→ **Work to be completed**
Copy the lines word for word. Begin at the line that contains "pos1: [606, 95]" and end with the final line of the data.

→ **Exercise input**
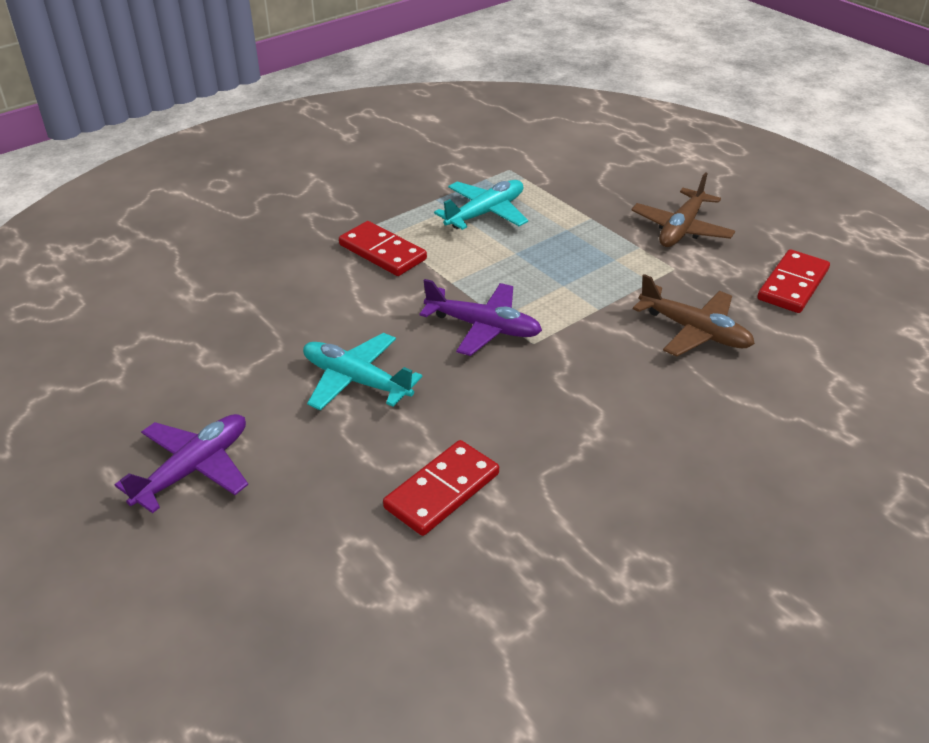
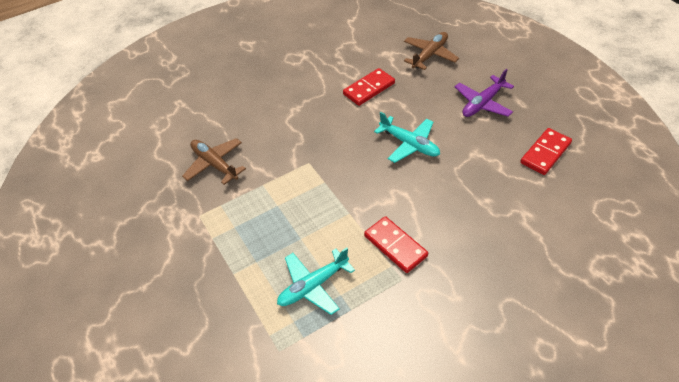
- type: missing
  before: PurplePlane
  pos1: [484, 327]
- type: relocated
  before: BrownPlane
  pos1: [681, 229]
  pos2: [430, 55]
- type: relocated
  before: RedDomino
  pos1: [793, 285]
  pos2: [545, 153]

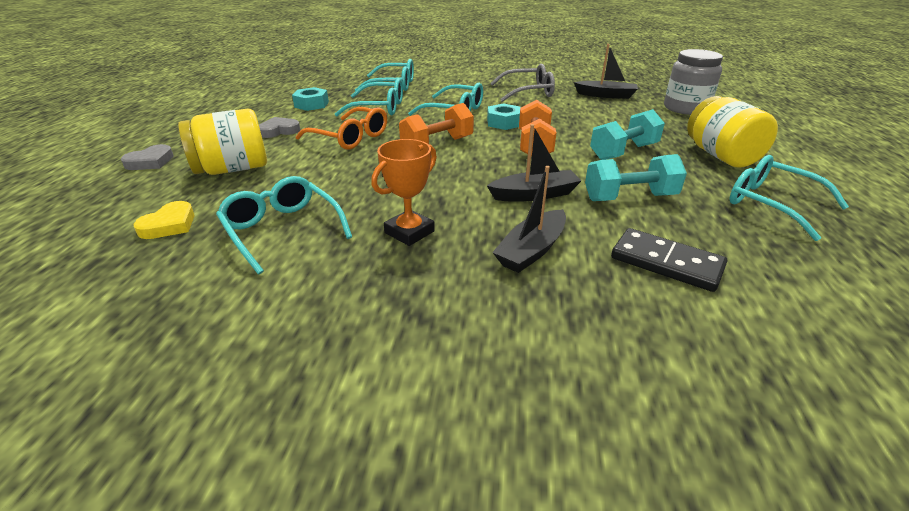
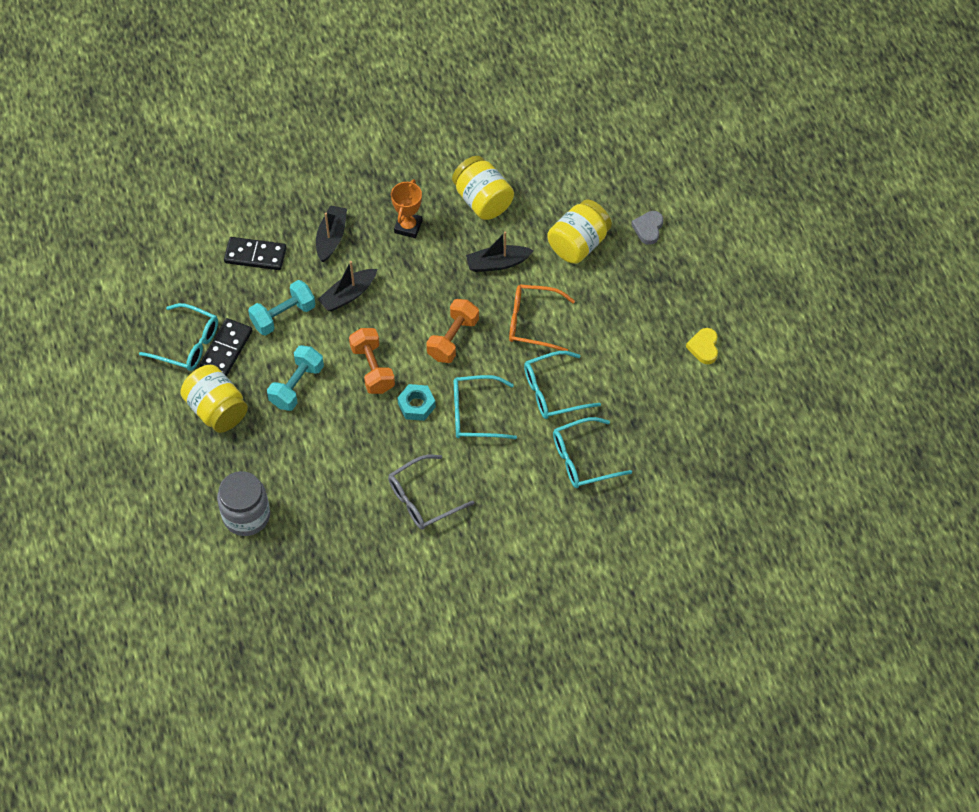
- type: relocated
  before: YellowHeart
  pos1: [169, 225]
  pos2: [704, 347]
- type: exchanged
  before: TurquoiseGlasses
  after: YellowJar
  pos1: [282, 230]
  pos2: [483, 200]
- type: missing
  before: GreyHeart
  pos1: [279, 131]
- type: missing
  before: TurquoiseNut
  pos1: [311, 104]
- type: relocated
  before: BlackBoat
  pos1: [606, 95]
  pos2: [497, 263]
- type: appeared
  after: BlackDomino
  pos2: [226, 349]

→ **Reply**
  pos1: [606, 95]
  pos2: [497, 263]
- type: appeared
  after: BlackDomino
  pos2: [226, 349]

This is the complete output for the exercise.